Data items
....................
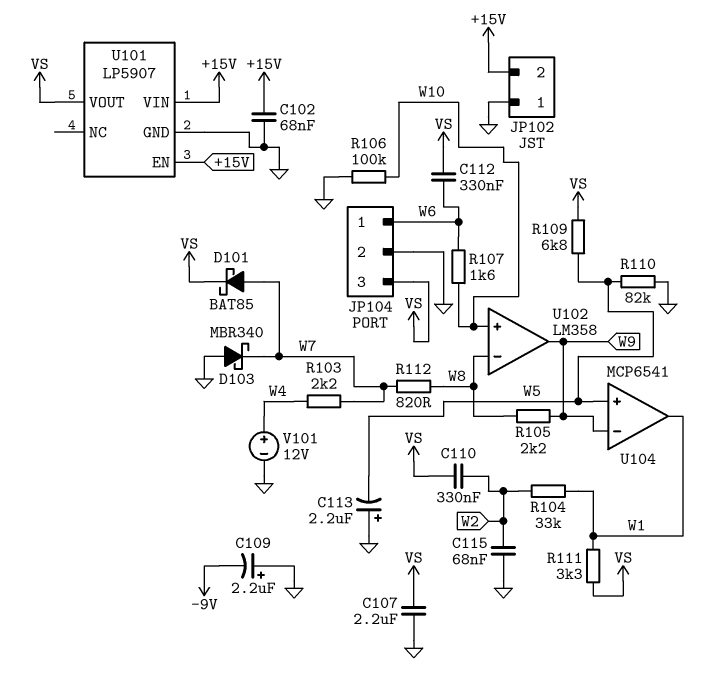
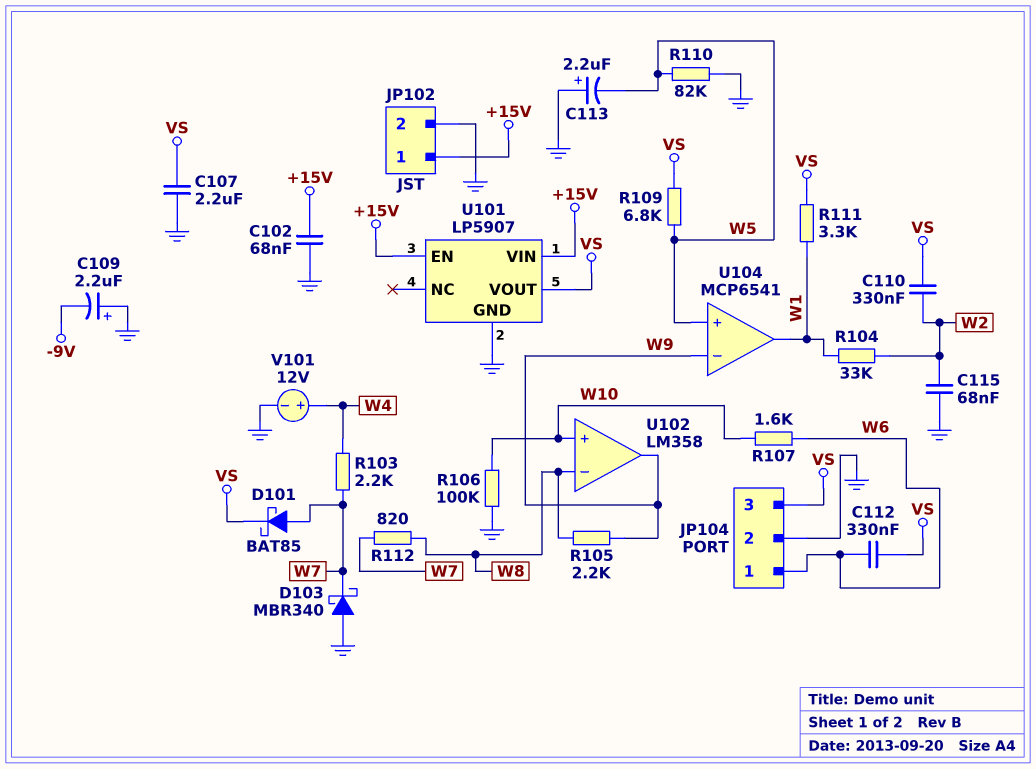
JP102 pin 1: GND -> +15V
JP102 pin 2: +15V -> GND

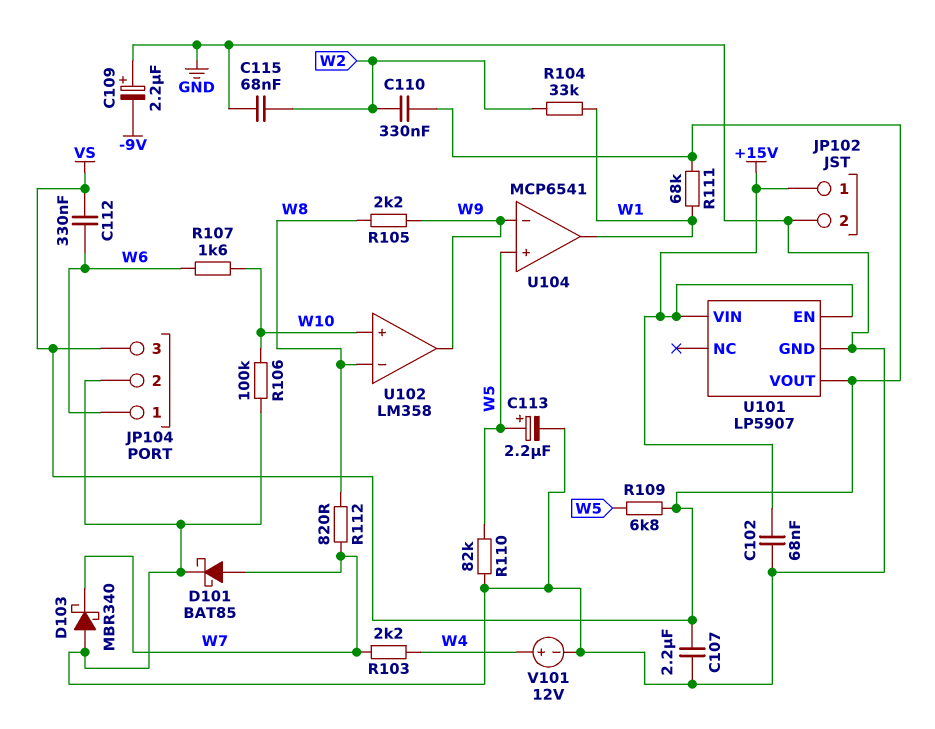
C113: 2.2uF (plus GND, minus W5) -> 2.2uF (plus W5, minus GND)
D101: schottky BAT85 (A W7, K VS) -> schottky BAT85 (A W7, K GND)
R111: 3.3k (VS, W1) -> 68k (VS, W1)

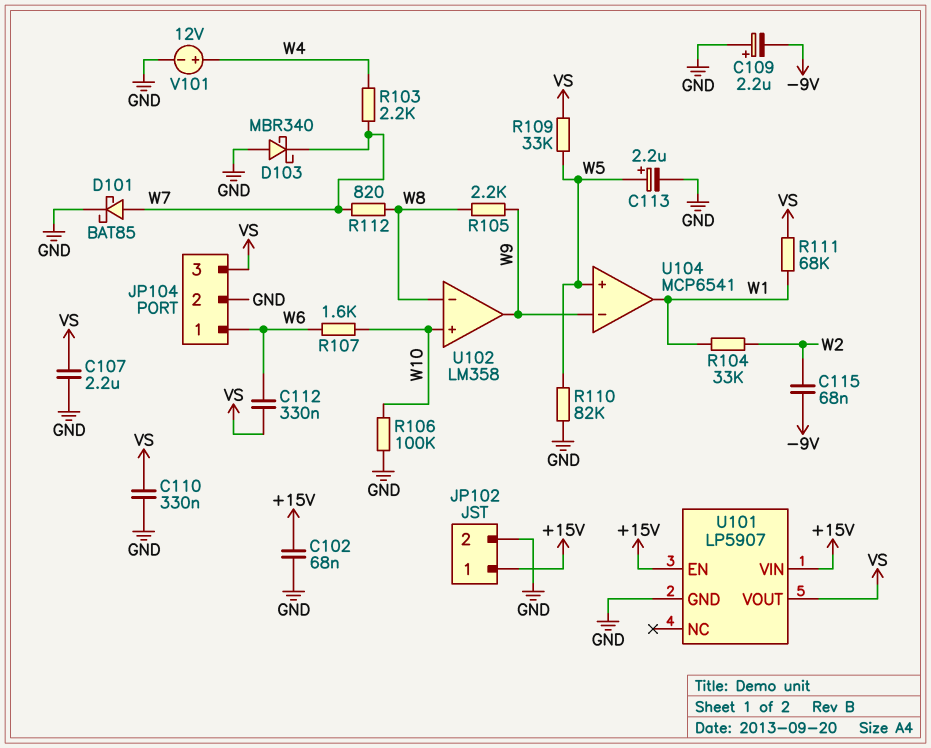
C110: 330nF (VS, W2) -> 330nF (GND, VS)
C115: 68nF (GND, W2) -> 68nF (-9V, W2)
R109: 6.8k (VS, W5) -> 33k (VS, W5)

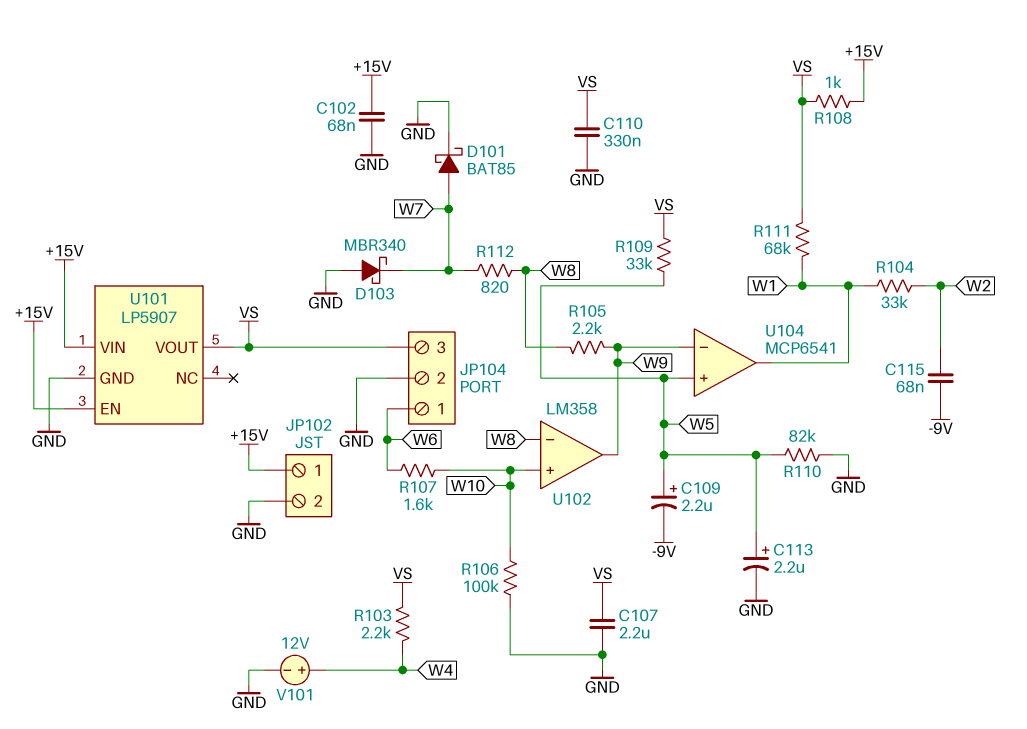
C109: 2.2uF (plus GND, minus -9V) -> 2.2uF (plus W5, minus -9V)
C112: 330nF (VS, W6) -> none
R103: 2.2k (W4, W7) -> 2.2k (VS, W4)
R108: none -> 1k (+15V, VS)

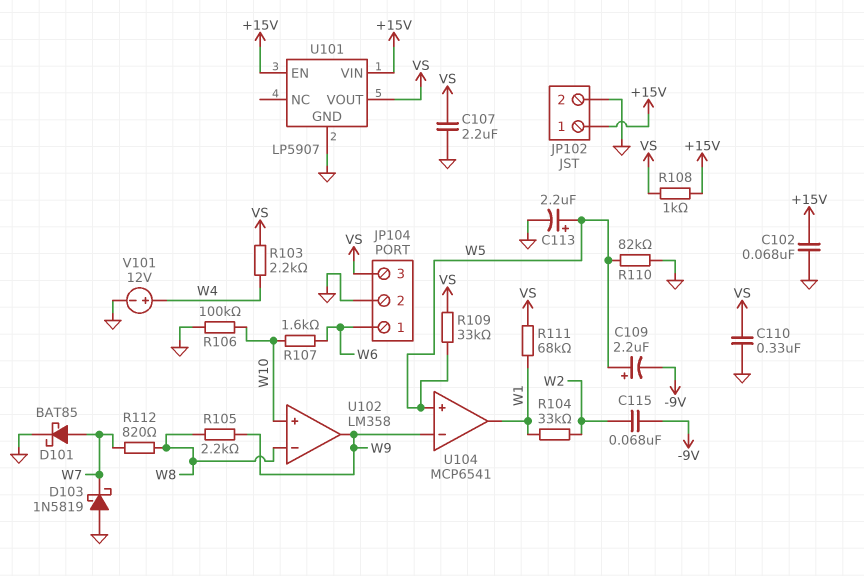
D103: schottky MBR340 (A GND, K W7) -> schottky 1N5819 (A GND, K W7)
....................
Search the data above for the string "plus". Report every line where it is found.

C113: 2.2uF (plus GND, minus W5) -> 2.2uF (plus W5, minus GND)
C109: 2.2uF (plus GND, minus -9V) -> 2.2uF (plus W5, minus -9V)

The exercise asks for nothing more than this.